• _Exercise aim_: Can you quote the lines below exactly, starting at the line with "(697, 500) = (411, 246): green star -> none" and going through the last one?

• _Material for this exercise_:
------
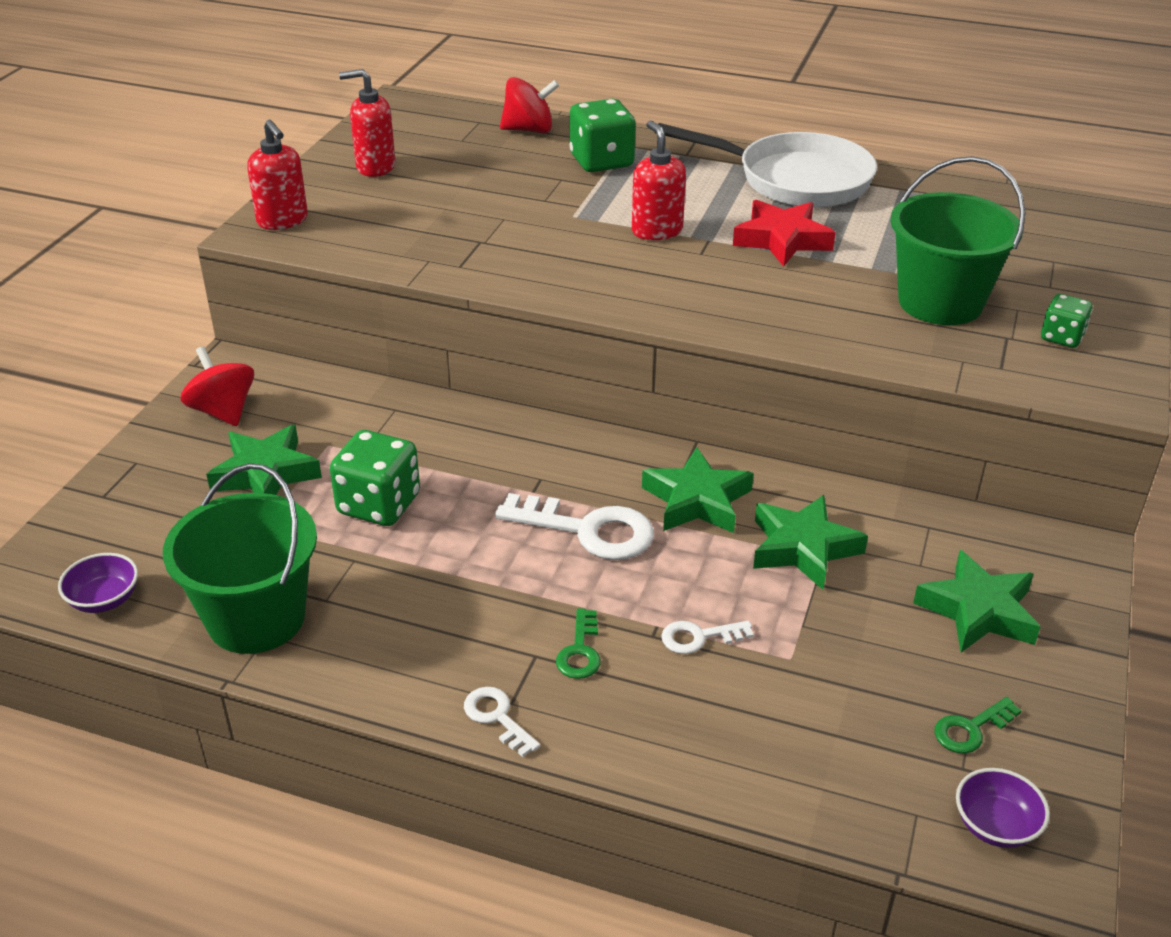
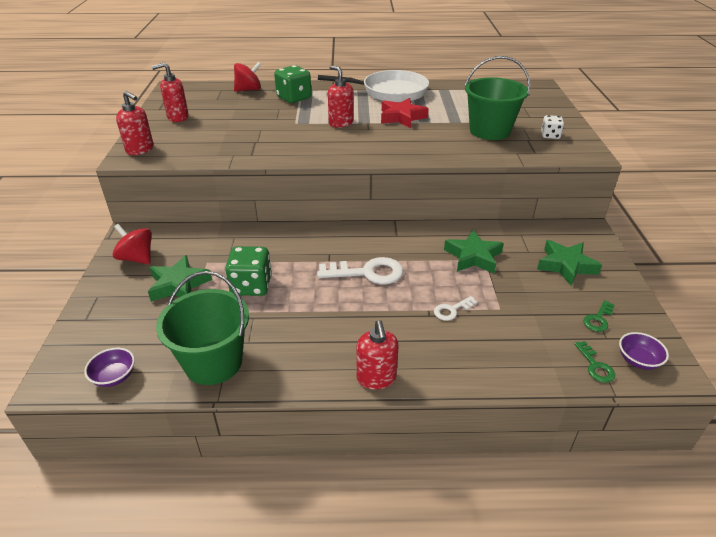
camera: 20 degrees left, 0 degrees up
(497, 717) = (376, 378): white key -> red soap dispenser
(580, 651) = (398, 332): green key -> green key (595, 366)
(697, 500) = (411, 246): green star -> none
(1061, 337) = (550, 135): green dice -> white dice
------
• _Task response_:
(697, 500) = (411, 246): green star -> none
(1061, 337) = (550, 135): green dice -> white dice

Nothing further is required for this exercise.